Work instructions: Images do not belong in the copy; retype the rest of the entries below exactly.

Dataset excerpts
——————————

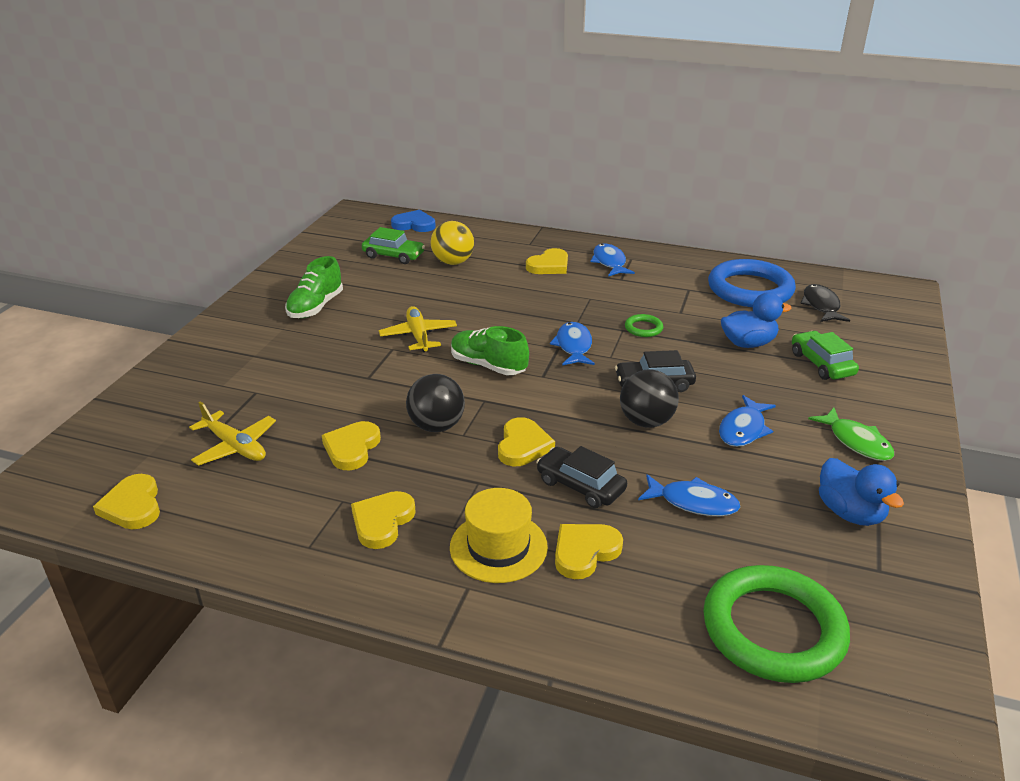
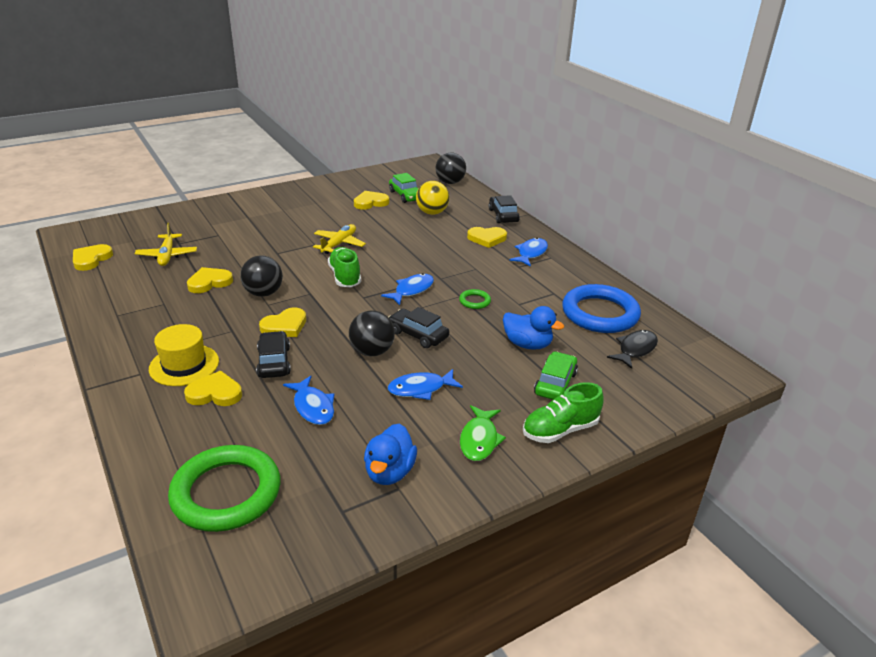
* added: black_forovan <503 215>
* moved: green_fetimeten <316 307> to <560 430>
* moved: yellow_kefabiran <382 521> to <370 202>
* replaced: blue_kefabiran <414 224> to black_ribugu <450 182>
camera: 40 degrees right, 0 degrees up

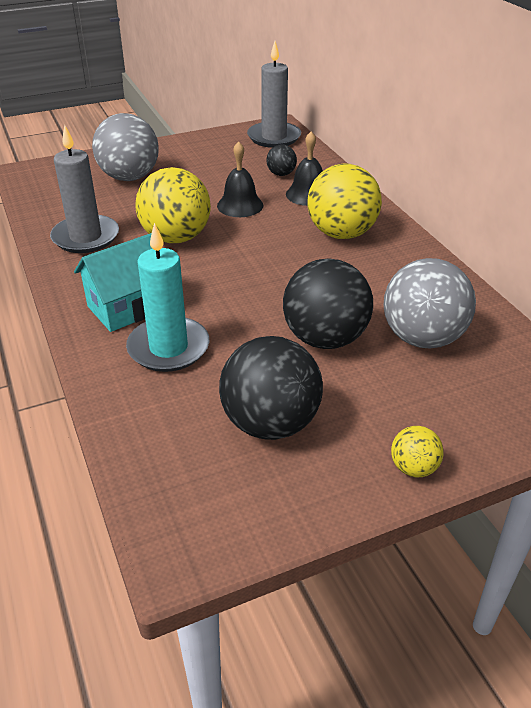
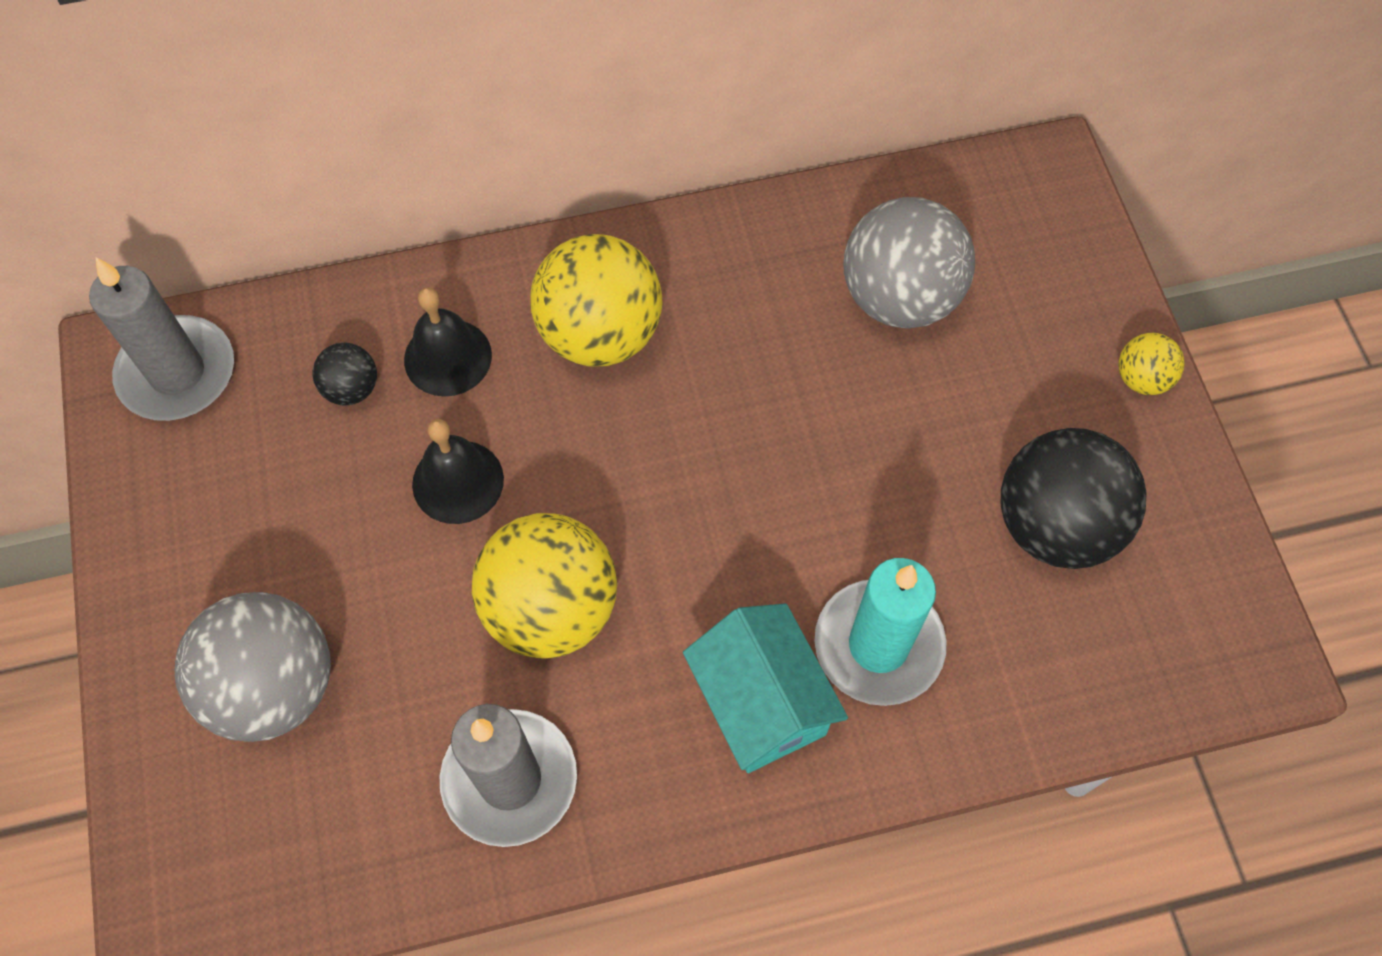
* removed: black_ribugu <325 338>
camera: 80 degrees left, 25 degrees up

——————————

Response for this exercise:
* added: black_forovan <503 215>
* moved: green_fetimeten <316 307> to <560 430>
* moved: yellow_kefabiran <382 521> to <370 202>
* replaced: blue_kefabiran <414 224> to black_ribugu <450 182>
camera: 40 degrees right, 0 degrees up

* removed: black_ribugu <325 338>
camera: 80 degrees left, 25 degrees up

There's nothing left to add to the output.